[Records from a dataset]
* * * * *

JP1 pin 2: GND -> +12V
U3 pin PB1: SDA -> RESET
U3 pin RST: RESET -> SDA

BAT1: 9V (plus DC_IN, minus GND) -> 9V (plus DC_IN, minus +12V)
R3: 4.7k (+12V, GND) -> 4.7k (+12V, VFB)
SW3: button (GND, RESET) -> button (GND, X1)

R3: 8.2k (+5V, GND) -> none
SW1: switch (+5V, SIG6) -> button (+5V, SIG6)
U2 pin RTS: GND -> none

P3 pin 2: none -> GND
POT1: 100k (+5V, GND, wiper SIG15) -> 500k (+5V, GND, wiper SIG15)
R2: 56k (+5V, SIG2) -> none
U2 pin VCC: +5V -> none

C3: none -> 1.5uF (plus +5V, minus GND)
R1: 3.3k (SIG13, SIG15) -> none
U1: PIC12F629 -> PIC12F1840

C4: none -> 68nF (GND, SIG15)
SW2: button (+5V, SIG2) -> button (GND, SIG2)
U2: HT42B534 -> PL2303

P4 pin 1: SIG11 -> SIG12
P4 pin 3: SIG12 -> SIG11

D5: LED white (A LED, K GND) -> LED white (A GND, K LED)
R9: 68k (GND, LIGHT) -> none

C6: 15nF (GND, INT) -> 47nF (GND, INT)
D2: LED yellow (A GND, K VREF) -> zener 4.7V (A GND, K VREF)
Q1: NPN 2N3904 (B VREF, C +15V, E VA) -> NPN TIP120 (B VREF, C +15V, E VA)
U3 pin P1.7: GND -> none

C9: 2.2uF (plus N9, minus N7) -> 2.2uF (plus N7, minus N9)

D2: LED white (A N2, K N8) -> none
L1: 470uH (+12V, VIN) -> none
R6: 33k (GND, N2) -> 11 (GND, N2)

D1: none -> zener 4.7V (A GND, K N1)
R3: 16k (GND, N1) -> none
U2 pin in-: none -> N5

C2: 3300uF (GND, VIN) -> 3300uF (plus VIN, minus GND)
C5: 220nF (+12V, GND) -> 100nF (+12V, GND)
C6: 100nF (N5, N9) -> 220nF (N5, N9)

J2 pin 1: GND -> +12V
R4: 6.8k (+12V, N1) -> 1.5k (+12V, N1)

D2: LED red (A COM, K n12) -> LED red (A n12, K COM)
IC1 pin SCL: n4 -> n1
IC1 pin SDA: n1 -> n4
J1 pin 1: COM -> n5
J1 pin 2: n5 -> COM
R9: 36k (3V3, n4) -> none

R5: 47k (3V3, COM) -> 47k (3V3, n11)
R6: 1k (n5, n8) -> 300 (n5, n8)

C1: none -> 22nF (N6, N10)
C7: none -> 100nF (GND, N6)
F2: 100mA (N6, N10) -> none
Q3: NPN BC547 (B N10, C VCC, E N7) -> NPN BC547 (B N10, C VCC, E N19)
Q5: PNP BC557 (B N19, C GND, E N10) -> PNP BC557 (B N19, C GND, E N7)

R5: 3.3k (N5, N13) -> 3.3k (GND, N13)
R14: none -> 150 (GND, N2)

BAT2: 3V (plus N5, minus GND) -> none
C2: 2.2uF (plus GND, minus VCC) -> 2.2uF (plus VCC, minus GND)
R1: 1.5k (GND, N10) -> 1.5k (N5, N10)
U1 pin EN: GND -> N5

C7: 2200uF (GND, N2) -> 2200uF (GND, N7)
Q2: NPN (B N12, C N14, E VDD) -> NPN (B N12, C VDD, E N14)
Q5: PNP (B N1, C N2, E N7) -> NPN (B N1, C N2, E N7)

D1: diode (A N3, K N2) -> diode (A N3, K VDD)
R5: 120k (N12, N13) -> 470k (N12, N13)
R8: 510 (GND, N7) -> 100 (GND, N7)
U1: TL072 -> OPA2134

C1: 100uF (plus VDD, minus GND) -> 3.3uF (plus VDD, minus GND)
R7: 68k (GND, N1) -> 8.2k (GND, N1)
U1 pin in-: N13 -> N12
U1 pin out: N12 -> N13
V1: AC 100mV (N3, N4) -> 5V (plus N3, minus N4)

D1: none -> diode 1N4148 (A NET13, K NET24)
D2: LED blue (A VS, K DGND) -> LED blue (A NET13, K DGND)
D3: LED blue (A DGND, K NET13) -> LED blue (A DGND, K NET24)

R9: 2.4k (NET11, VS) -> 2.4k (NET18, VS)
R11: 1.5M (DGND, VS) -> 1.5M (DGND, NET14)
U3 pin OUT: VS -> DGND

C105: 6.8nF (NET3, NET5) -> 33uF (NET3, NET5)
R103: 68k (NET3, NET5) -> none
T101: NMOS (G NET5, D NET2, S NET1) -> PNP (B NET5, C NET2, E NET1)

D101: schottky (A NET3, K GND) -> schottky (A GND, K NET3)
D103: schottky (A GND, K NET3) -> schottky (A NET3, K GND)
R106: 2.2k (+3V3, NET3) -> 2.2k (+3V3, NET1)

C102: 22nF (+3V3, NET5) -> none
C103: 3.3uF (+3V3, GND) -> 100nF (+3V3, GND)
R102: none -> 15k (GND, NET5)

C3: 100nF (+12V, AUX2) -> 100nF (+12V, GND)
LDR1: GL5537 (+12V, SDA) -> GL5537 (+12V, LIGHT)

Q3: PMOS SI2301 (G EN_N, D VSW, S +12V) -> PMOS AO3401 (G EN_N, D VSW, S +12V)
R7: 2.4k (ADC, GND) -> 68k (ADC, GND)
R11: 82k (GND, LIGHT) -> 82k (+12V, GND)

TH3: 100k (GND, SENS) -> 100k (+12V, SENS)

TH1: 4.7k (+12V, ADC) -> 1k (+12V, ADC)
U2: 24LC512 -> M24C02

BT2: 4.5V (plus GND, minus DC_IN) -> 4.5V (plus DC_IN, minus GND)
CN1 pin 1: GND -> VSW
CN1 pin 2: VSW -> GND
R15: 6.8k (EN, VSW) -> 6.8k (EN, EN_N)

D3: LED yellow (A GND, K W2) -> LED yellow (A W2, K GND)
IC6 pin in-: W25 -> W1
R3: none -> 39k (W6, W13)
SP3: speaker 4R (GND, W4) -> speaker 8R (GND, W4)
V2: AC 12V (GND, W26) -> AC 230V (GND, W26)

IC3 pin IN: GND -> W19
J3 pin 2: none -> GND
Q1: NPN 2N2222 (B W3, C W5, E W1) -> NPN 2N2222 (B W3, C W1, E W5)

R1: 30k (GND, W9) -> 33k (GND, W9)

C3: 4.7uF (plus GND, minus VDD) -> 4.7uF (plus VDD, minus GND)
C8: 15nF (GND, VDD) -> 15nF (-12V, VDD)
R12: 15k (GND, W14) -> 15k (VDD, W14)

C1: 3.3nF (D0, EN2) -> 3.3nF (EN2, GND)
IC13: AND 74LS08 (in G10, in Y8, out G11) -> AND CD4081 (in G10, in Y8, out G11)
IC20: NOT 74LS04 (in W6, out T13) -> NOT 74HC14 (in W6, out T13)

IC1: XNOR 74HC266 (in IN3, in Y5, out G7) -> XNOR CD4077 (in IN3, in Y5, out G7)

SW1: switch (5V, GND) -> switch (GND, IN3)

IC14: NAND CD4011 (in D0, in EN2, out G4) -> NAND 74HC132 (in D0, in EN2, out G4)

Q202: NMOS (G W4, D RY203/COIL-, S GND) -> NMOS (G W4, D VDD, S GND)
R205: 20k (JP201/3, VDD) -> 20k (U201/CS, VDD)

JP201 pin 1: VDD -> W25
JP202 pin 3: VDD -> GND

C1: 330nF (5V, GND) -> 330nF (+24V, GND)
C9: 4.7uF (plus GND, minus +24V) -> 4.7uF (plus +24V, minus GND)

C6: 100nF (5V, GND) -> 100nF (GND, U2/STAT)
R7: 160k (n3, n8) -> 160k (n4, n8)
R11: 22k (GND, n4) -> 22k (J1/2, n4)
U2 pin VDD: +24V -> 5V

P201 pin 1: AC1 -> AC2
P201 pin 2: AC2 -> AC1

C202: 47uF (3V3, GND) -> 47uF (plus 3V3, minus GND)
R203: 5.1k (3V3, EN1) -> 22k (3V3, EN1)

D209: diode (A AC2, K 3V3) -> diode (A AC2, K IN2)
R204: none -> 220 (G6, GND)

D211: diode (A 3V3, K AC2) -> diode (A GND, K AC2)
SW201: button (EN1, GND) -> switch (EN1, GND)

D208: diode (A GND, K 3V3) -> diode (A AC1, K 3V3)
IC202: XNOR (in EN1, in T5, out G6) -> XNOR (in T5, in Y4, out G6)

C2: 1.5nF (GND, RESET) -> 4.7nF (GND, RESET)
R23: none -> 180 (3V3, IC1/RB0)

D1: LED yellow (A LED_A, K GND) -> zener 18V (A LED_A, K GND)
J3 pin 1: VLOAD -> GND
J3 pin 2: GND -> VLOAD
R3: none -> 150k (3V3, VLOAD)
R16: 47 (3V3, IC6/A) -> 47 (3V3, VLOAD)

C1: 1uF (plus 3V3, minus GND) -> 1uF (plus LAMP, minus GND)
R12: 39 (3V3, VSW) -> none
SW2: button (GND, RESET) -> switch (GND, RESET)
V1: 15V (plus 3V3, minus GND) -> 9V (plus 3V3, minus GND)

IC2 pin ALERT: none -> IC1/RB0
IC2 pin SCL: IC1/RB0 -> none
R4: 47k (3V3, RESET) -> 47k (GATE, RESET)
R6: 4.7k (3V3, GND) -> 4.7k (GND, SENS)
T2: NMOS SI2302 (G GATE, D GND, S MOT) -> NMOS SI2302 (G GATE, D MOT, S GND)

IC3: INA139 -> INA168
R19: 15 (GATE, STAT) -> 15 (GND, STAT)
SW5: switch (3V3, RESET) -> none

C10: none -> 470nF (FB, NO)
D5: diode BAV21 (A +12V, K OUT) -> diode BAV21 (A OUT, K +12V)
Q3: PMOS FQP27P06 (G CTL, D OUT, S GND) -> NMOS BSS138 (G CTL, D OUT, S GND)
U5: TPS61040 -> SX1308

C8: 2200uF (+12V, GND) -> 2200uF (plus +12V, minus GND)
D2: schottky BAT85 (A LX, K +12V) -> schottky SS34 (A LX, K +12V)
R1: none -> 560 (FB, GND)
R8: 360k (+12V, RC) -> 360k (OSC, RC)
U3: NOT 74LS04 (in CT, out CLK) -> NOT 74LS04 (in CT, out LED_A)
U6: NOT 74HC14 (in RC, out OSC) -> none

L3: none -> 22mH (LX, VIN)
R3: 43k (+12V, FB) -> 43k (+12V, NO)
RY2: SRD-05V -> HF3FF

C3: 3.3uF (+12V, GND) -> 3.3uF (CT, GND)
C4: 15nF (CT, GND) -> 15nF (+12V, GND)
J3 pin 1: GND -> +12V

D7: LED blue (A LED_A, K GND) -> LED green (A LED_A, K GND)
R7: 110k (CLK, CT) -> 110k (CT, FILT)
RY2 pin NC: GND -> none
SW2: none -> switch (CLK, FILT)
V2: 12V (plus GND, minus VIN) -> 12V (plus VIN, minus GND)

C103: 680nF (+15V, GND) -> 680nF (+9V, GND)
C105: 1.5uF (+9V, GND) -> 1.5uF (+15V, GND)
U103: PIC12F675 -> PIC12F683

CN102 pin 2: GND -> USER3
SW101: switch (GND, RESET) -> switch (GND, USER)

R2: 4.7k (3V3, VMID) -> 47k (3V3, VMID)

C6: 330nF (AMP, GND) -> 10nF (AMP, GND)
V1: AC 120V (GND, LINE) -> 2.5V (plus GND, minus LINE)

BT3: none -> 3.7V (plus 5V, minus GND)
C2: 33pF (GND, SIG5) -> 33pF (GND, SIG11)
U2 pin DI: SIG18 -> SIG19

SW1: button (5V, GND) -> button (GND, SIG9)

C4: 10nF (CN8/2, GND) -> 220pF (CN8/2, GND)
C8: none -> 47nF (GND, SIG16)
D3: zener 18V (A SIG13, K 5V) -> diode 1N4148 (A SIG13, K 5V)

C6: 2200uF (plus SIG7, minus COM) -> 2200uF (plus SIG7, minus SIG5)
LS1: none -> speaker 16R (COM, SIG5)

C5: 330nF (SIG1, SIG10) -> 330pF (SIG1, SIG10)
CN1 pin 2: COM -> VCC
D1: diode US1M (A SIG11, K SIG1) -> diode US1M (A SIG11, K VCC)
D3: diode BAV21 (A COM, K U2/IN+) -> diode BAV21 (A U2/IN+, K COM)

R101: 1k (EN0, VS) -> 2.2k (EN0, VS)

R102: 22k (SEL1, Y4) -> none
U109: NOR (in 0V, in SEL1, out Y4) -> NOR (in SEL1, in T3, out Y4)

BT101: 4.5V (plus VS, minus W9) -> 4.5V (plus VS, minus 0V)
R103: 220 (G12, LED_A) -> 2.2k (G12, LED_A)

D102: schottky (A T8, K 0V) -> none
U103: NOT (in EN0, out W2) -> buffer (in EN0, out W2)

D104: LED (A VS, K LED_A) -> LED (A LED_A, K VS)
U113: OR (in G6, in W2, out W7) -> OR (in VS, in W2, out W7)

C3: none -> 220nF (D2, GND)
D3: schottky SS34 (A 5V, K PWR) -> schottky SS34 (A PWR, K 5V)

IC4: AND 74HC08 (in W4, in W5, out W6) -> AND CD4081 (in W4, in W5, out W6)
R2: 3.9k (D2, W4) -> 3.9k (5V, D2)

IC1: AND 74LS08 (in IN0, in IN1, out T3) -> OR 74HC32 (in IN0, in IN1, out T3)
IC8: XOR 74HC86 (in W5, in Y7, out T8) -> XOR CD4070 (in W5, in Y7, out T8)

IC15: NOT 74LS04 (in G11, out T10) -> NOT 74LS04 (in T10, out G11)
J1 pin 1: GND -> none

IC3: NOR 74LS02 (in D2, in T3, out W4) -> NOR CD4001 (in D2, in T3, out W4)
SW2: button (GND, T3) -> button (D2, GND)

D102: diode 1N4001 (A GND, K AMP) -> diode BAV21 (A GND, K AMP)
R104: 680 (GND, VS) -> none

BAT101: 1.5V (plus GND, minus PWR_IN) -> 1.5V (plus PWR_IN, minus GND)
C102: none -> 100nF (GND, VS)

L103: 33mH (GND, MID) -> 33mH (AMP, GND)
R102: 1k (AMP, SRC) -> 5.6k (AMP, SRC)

* * * * *

What to work on — Out of the data above, set down the lines from the one with "SW2: none -> switch (CLK, FILT)" to the one with "D3: zener 18V", both included, exactly as written and with no additions.

The completed task —
SW2: none -> switch (CLK, FILT)
V2: 12V (plus GND, minus VIN) -> 12V (plus VIN, minus GND)

C103: 680nF (+15V, GND) -> 680nF (+9V, GND)
C105: 1.5uF (+9V, GND) -> 1.5uF (+15V, GND)
U103: PIC12F675 -> PIC12F683

CN102 pin 2: GND -> USER3
SW101: switch (GND, RESET) -> switch (GND, USER)

R2: 4.7k (3V3, VMID) -> 47k (3V3, VMID)

C6: 330nF (AMP, GND) -> 10nF (AMP, GND)
V1: AC 120V (GND, LINE) -> 2.5V (plus GND, minus LINE)

BT3: none -> 3.7V (plus 5V, minus GND)
C2: 33pF (GND, SIG5) -> 33pF (GND, SIG11)
U2 pin DI: SIG18 -> SIG19

SW1: button (5V, GND) -> button (GND, SIG9)

C4: 10nF (CN8/2, GND) -> 220pF (CN8/2, GND)
C8: none -> 47nF (GND, SIG16)
D3: zener 18V (A SIG13, K 5V) -> diode 1N4148 (A SIG13, K 5V)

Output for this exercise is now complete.